### Extracted data entries
━━━━━━━━━━━━━━━━━━━━━━━━━━━━━━

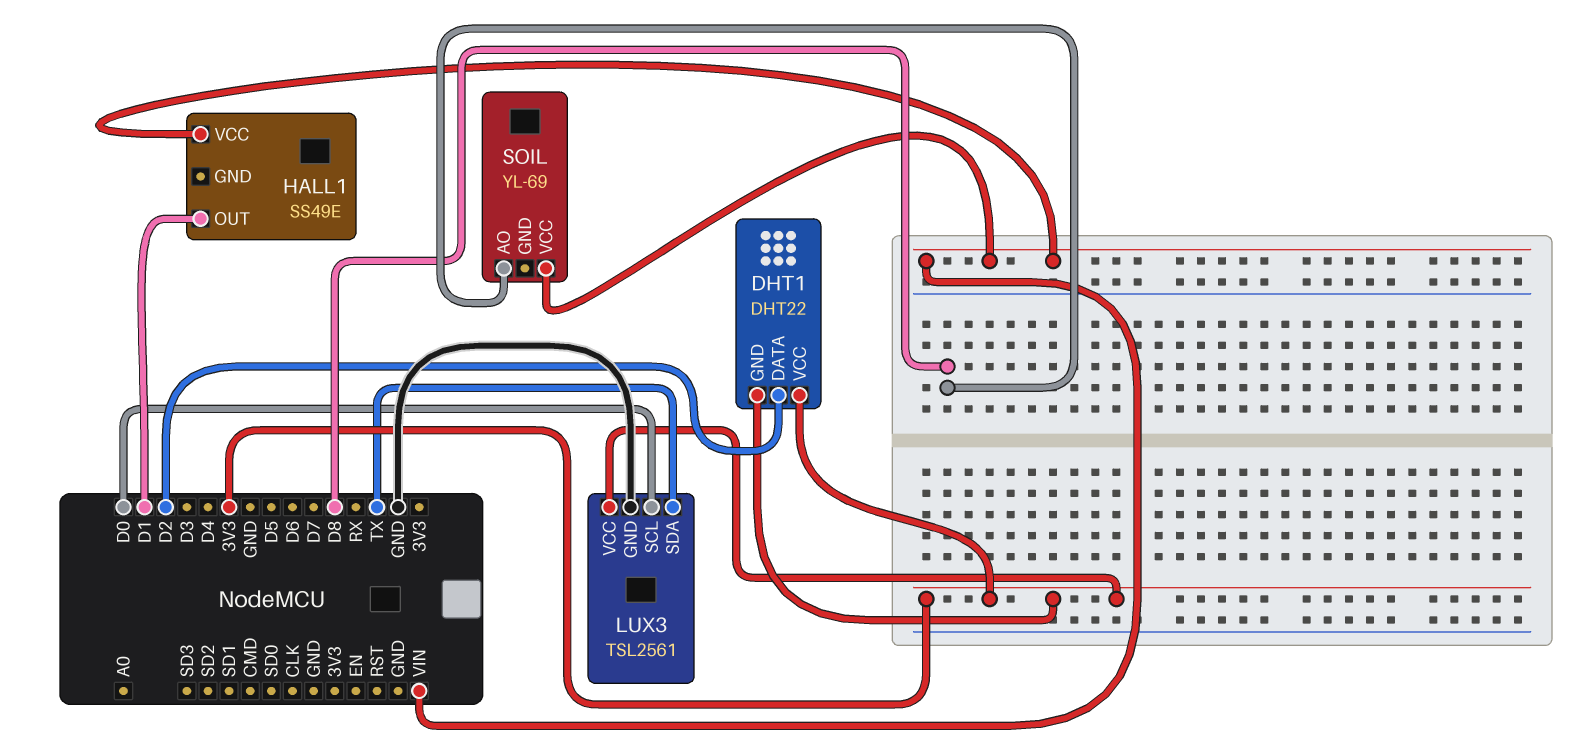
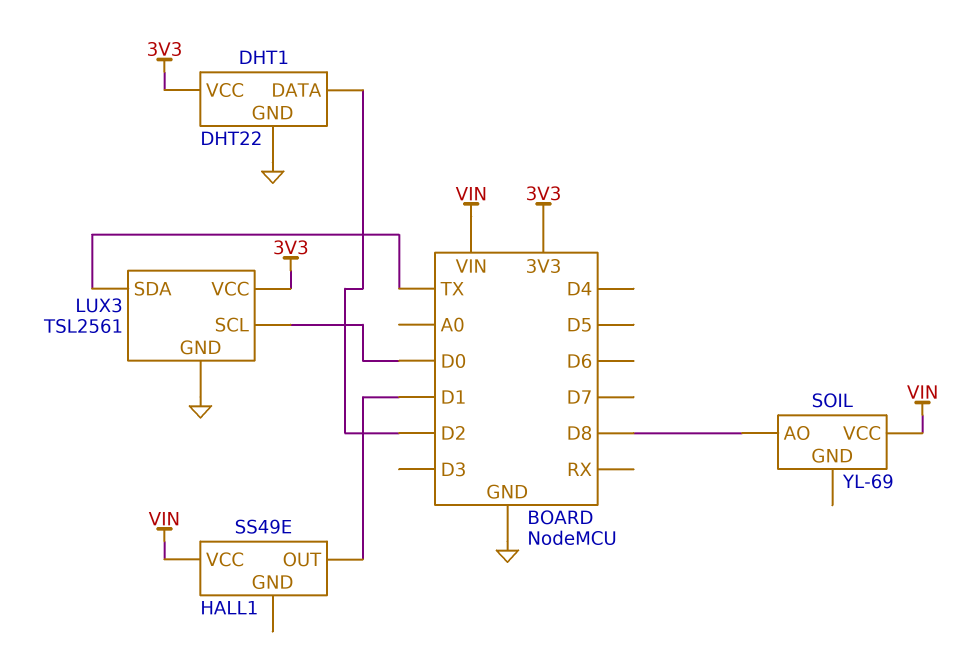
DHT1 pin GND: 3V3 -> GND

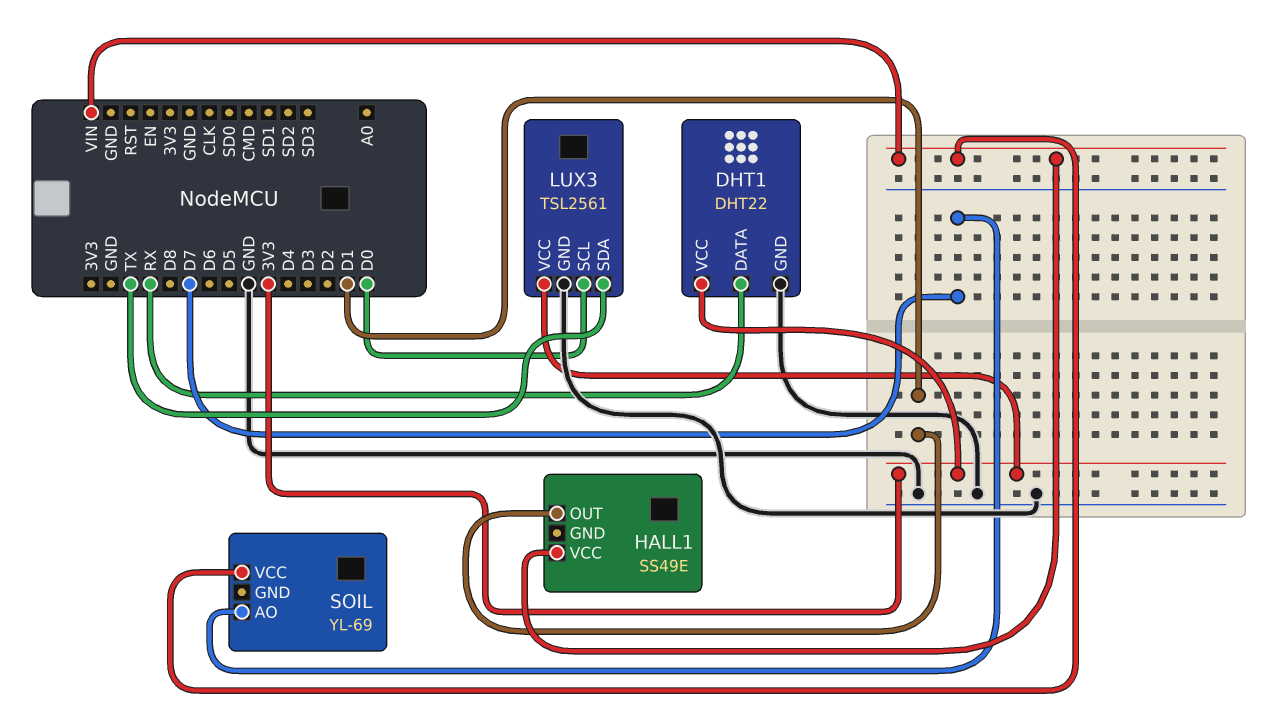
DHT1 pin DATA: D2 -> RX
SOIL pin AO: D8 -> D7

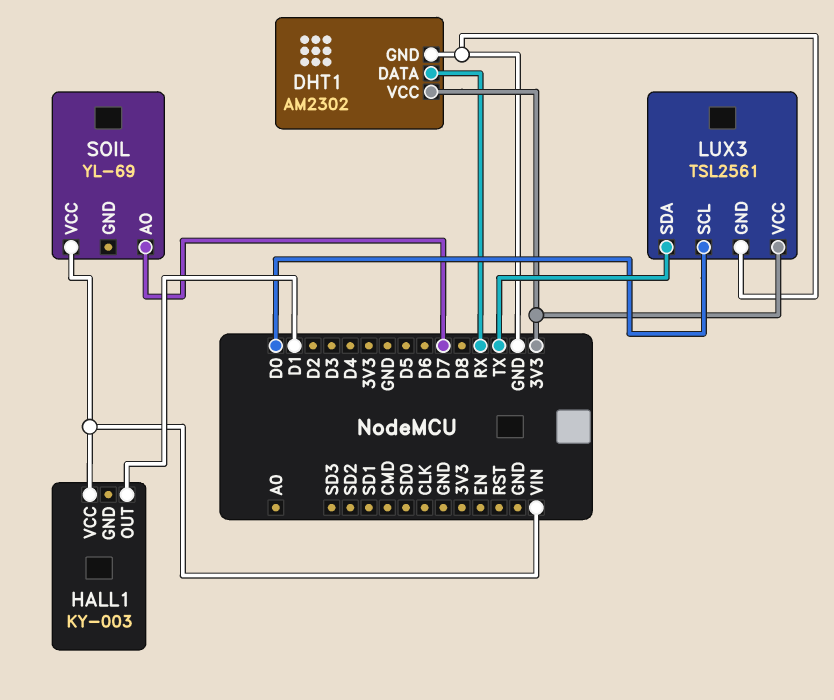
DHT1: DHT22 -> AM2302
HALL1: SS49E -> KY-003

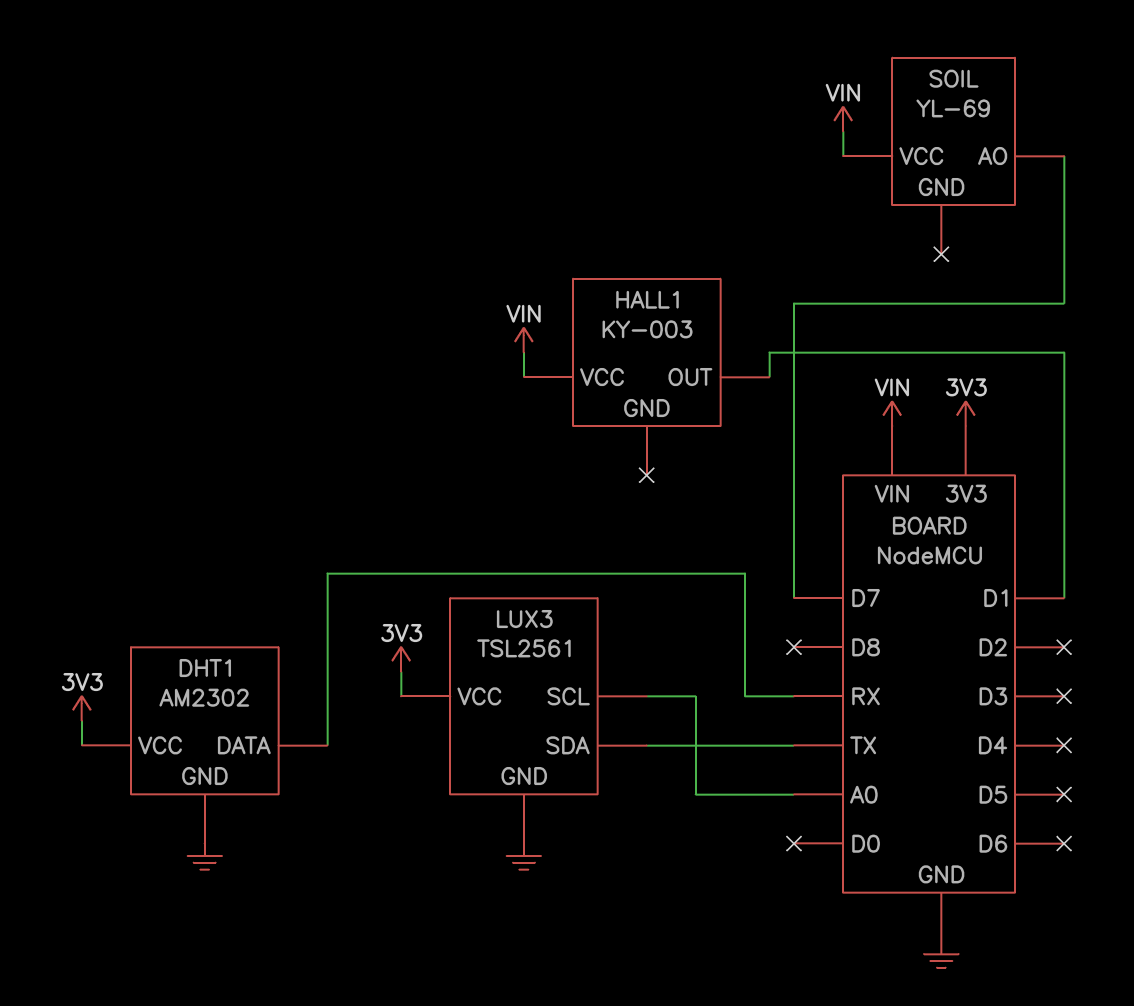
LUX3 pin SCL: D0 -> A0

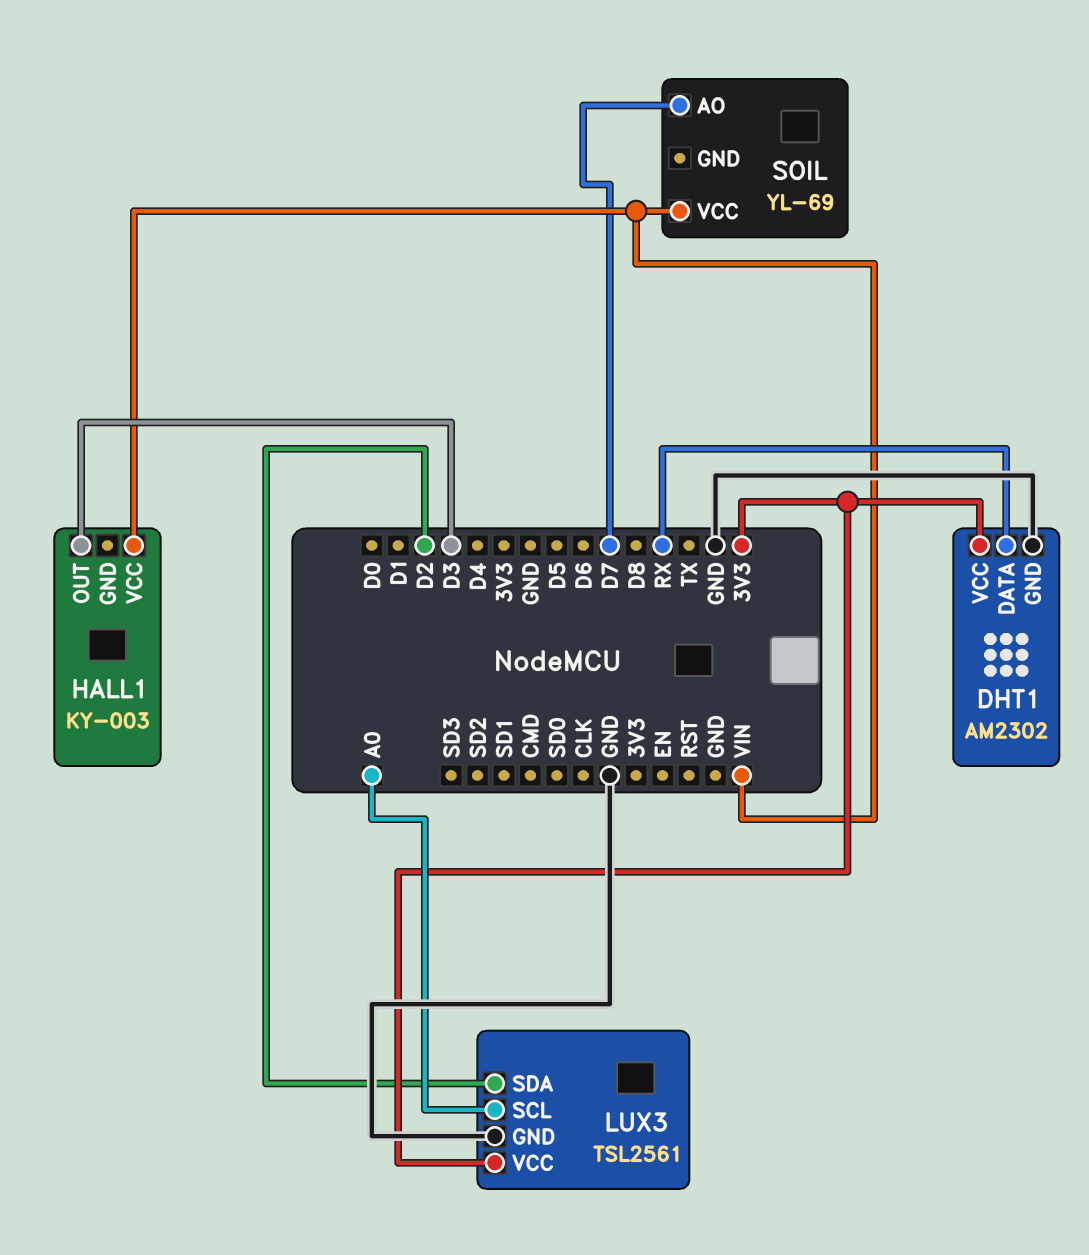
HALL1 pin OUT: D1 -> D3
LUX3 pin SDA: TX -> D2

━━━━━━━━━━━━━━━━━━━━━━━━━━━━━━

### Task details
Will you restate every entry word for word and omit the images?

### Exercise response
DHT1 pin GND: 3V3 -> GND

DHT1 pin DATA: D2 -> RX
SOIL pin AO: D8 -> D7

DHT1: DHT22 -> AM2302
HALL1: SS49E -> KY-003

LUX3 pin SCL: D0 -> A0

HALL1 pin OUT: D1 -> D3
LUX3 pin SDA: TX -> D2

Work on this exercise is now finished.